### YOUR OBJECTIVE
Your answer must be the records below repeated word for word, with no pictures in it.

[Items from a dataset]
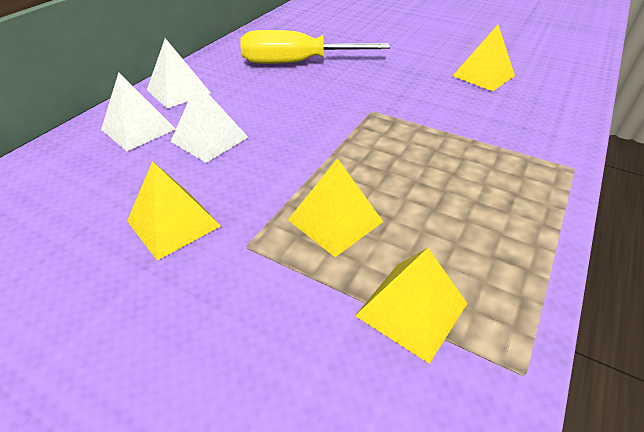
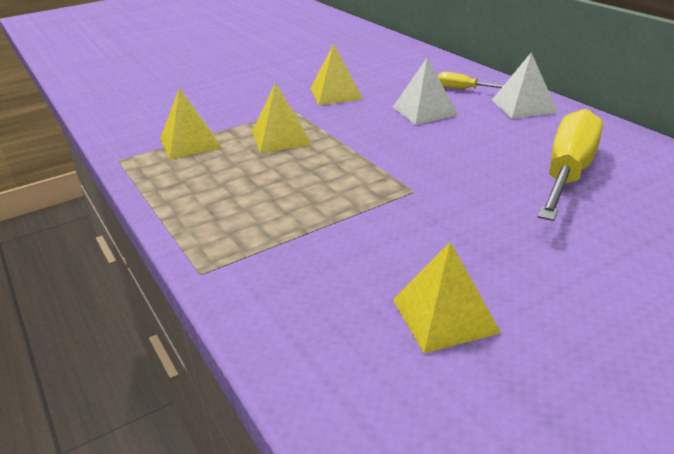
camera: 120 degrees right, 10 degrees down
(138, 129) = (462, 89): white pyramid -> yellow screwdriver

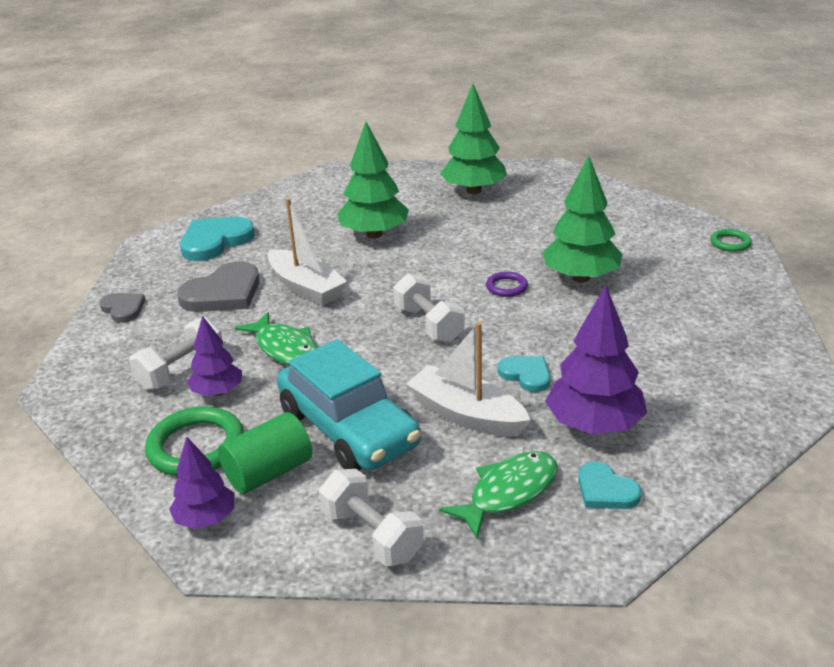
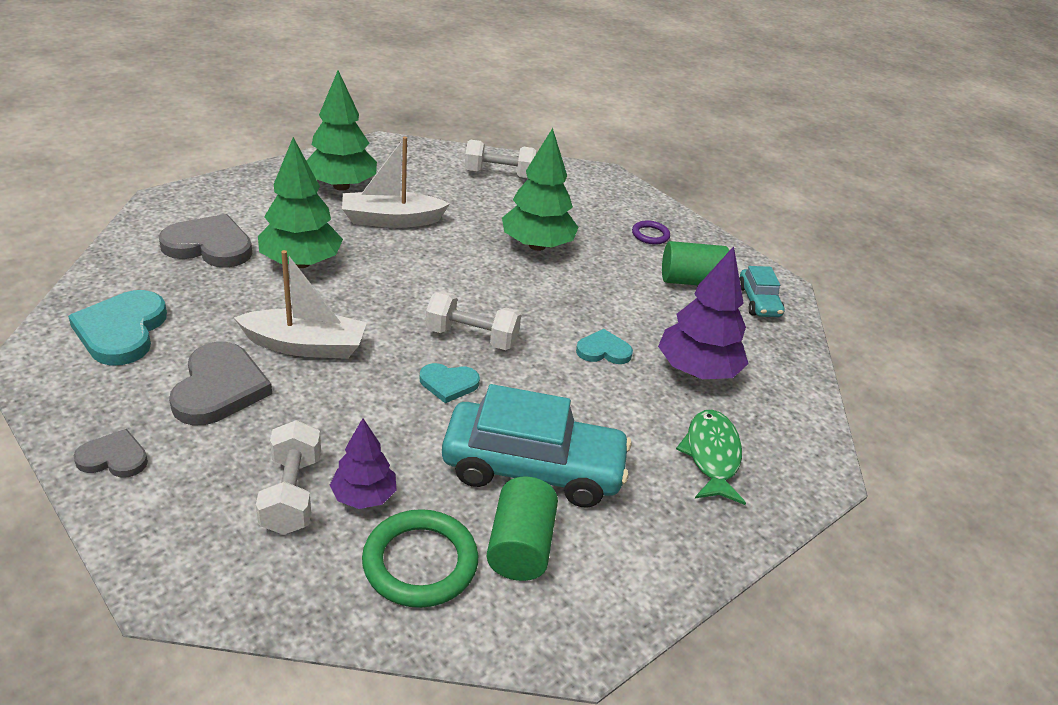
camera: 50 degrees left, 5 degrees up
(206, 519) = (526, 623): purple tree -> none
(285, 348) = (371, 419): green fish -> none
(329, 206) = (209, 246): none -> grey heart
(372, 535) = (670, 548): white dumbbell -> white dumbbell (499, 174)
(466, 415) = (605, 406): white boat -> white boat (391, 220)
(506, 287) = (490, 275): purple ring -> purple ring (650, 235)
(605, 490) = (763, 419): turquoise heart -> turquoise heart (448, 384)
(700, 353) = (691, 281): none -> green cylinder
(730, 243) = (603, 179): green ring -> none
(754, 397) = (758, 302): none -> turquoise car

### WORKED SOLUTION
camera: 120 degrees right, 10 degrees down
(138, 129) = (462, 89): white pyramid -> yellow screwdriver

camera: 50 degrees left, 5 degrees up
(206, 519) = (526, 623): purple tree -> none
(285, 348) = (371, 419): green fish -> none
(329, 206) = (209, 246): none -> grey heart
(372, 535) = (670, 548): white dumbbell -> white dumbbell (499, 174)
(466, 415) = (605, 406): white boat -> white boat (391, 220)
(506, 287) = (490, 275): purple ring -> purple ring (650, 235)
(605, 490) = (763, 419): turquoise heart -> turquoise heart (448, 384)
(700, 353) = (691, 281): none -> green cylinder
(730, 243) = (603, 179): green ring -> none
(754, 397) = (758, 302): none -> turquoise car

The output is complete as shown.